EXTRACTED INFORMATION below:

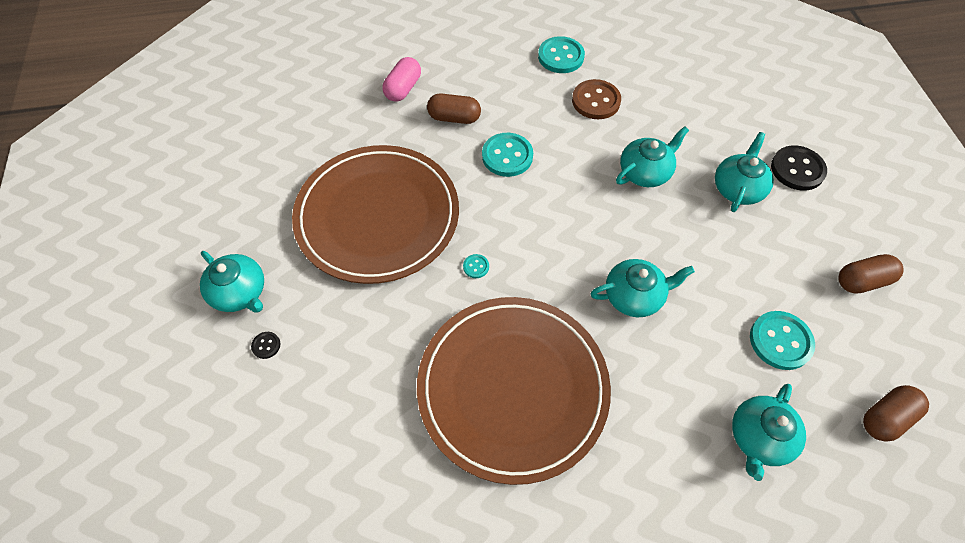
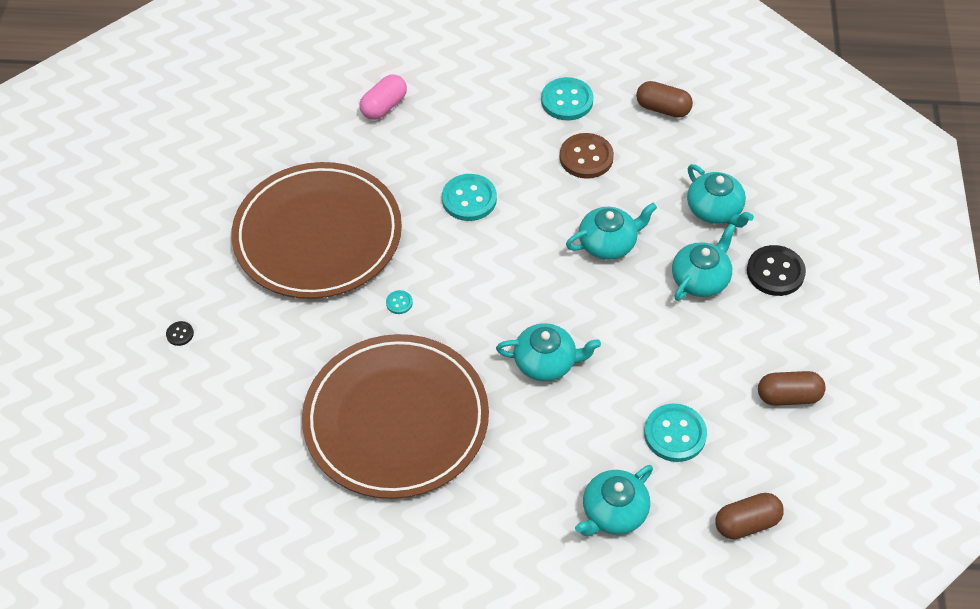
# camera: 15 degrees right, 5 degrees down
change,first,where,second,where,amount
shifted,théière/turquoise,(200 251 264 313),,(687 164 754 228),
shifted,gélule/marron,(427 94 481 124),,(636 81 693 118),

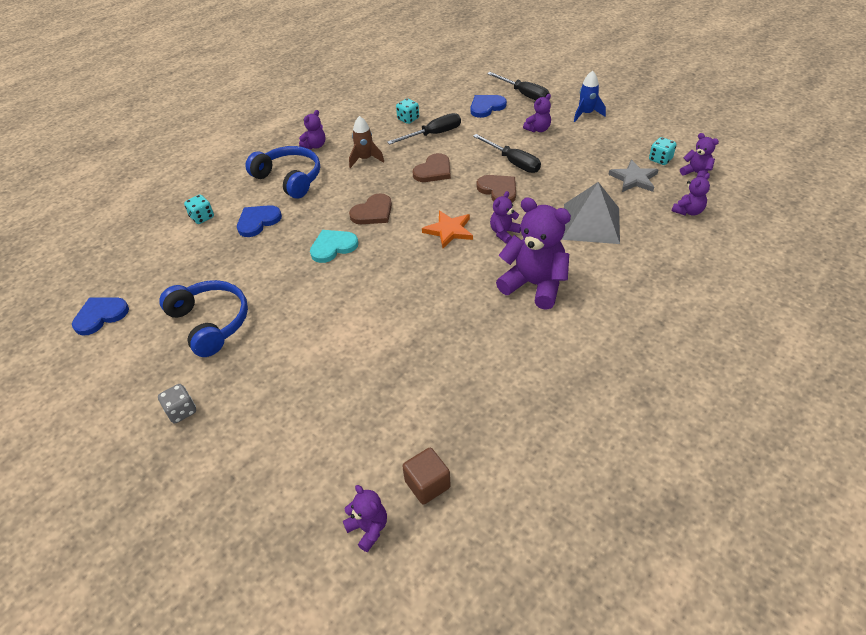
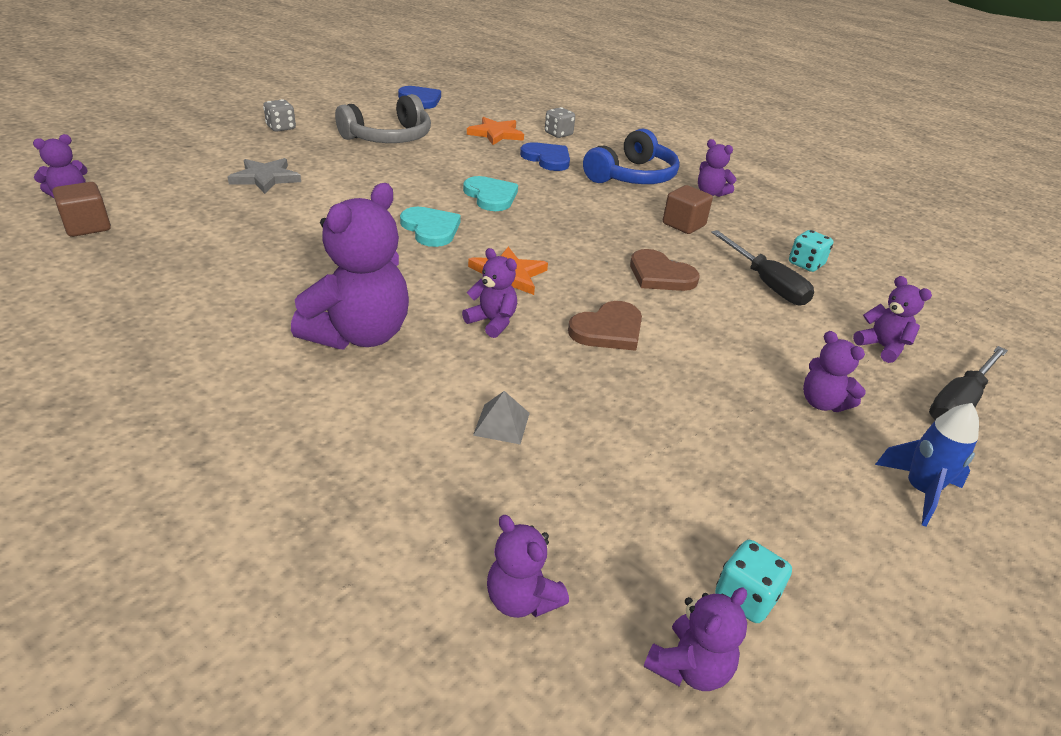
# camera: 85 degrees right, 10 degrees down
change,first,where,second,where,amount
gone,cœur/marron,(349 193 392 224),,,
gone,tournevis/noir,(473 134 541 173),,,
new,,,cœur/turquoise,(400 207 461 247),
new,,,étoile/orange,(467 117 524 145),
shifted,étoile/gris,(608 159 659 192),,(228 158 301 194),
swapped,fusée/marron,(349 116 384 168),cube/marron,(663 185 713 234),
swapped,cœur/bleu,(471 95 507 118),ours en peluche/violet,(853 276 932 363),
repainted,casque audio/bleu,(159 280 248 357),casque audio/gris,(335 94 431 143),
repainted,dé/turquoise,(184 195 214 224),dé/gris,(545 107 575 138),
scaled,pyramide/gris,(562 182 620 244),,(473 391 530 444),x0.42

End of EXTRACTED INFORMATION.

• **TASK REQUIREMENTS**
The whole listing should be transcribed exactly, though its pictures must be left out.

• **OUTPUT OF THE EXERCISE**
# camera: 15 degrees right, 5 degrees down
change,first,where,second,where,amount
shifted,théière/turquoise,(200 251 264 313),,(687 164 754 228),
shifted,gélule/marron,(427 94 481 124),,(636 81 693 118),

# camera: 85 degrees right, 10 degrees down
change,first,where,second,where,amount
gone,cœur/marron,(349 193 392 224),,,
gone,tournevis/noir,(473 134 541 173),,,
new,,,cœur/turquoise,(400 207 461 247),
new,,,étoile/orange,(467 117 524 145),
shifted,étoile/gris,(608 159 659 192),,(228 158 301 194),
swapped,fusée/marron,(349 116 384 168),cube/marron,(663 185 713 234),
swapped,cœur/bleu,(471 95 507 118),ours en peluche/violet,(853 276 932 363),
repainted,casque audio/bleu,(159 280 248 357),casque audio/gris,(335 94 431 143),
repainted,dé/turquoise,(184 195 214 224),dé/gris,(545 107 575 138),
scaled,pyramide/gris,(562 182 620 244),,(473 391 530 444),x0.42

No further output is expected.